→ ASSIGNMENT: Only the lines from the one holding "relocated: snow-white_notebook (256" to the end of the data should be echoed, exactly as they appear, minus the pictures.

→ EXERCISE DATA:
━━━━

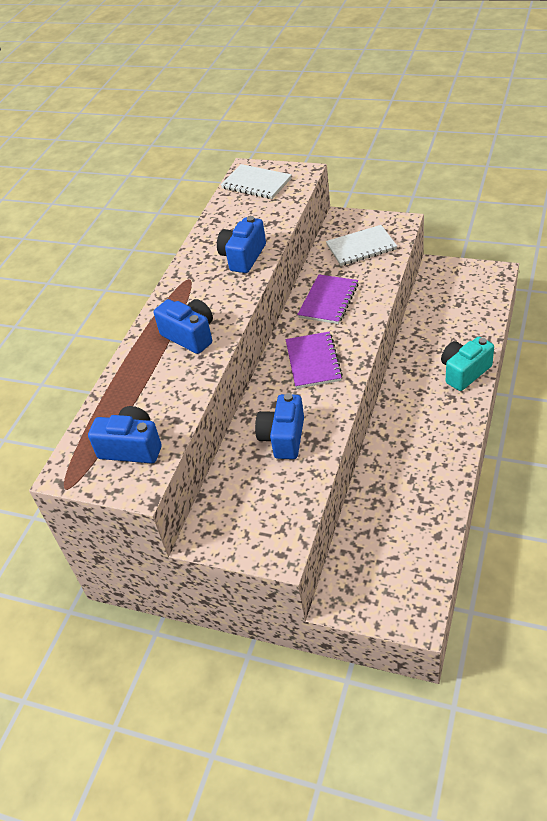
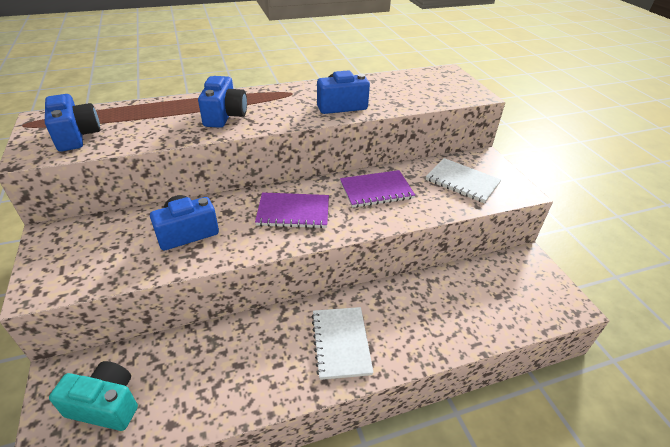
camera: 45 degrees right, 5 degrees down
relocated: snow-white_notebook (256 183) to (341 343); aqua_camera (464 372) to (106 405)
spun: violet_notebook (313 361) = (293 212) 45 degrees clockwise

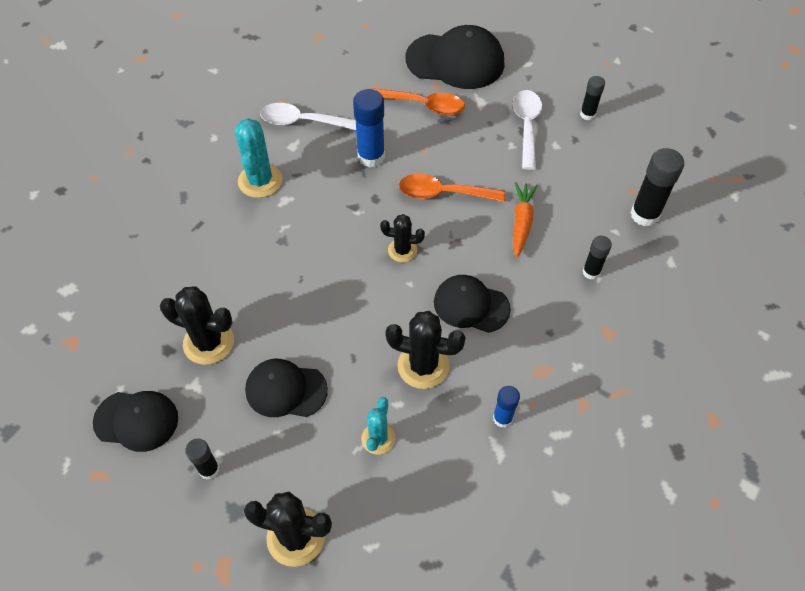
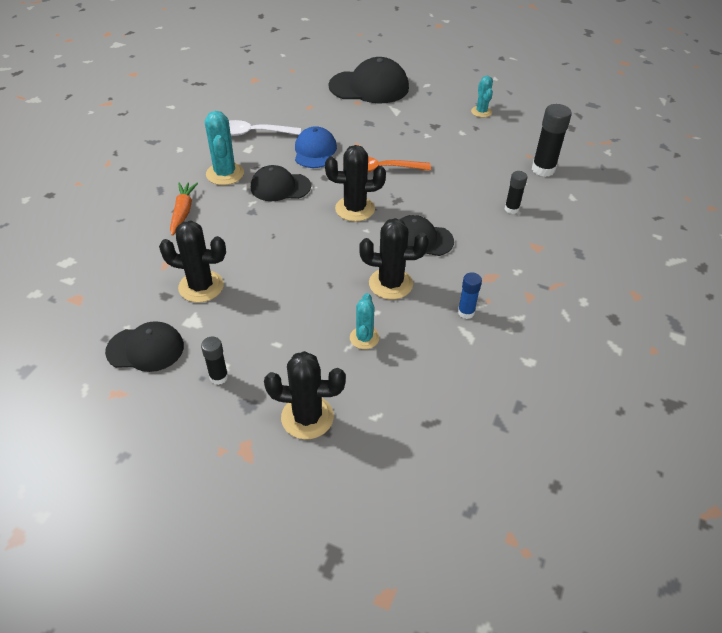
camera: 10 degrees left, 10 degrees down
missing: orange_teaspoon (423 105); snow-white_teaspoon (526 126)
relocated: ebony_cap (286 390) to (280 187); orange_root_vegetable (521 222) to (183 212)
exchanged: blue_glue (371 157) to blue_cap (315 151); ebony_glue (587 114) to aqua_saguaro_cactus (481 112)
size: ebony_saguaro_cactus (402 250) = (355 209) x1.60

━━━━

→ ANSWER SPACE:
relocated: snow-white_notebook (256 183) to (341 343); aqua_camera (464 372) to (106 405)
spun: violet_notebook (313 361) = (293 212) 45 degrees clockwise

camera: 10 degrees left, 10 degrees down
missing: orange_teaspoon (423 105); snow-white_teaspoon (526 126)
relocated: ebony_cap (286 390) to (280 187); orange_root_vegetable (521 222) to (183 212)
exchanged: blue_glue (371 157) to blue_cap (315 151); ebony_glue (587 114) to aqua_saguaro_cactus (481 112)
size: ebony_saguaro_cactus (402 250) = (355 209) x1.60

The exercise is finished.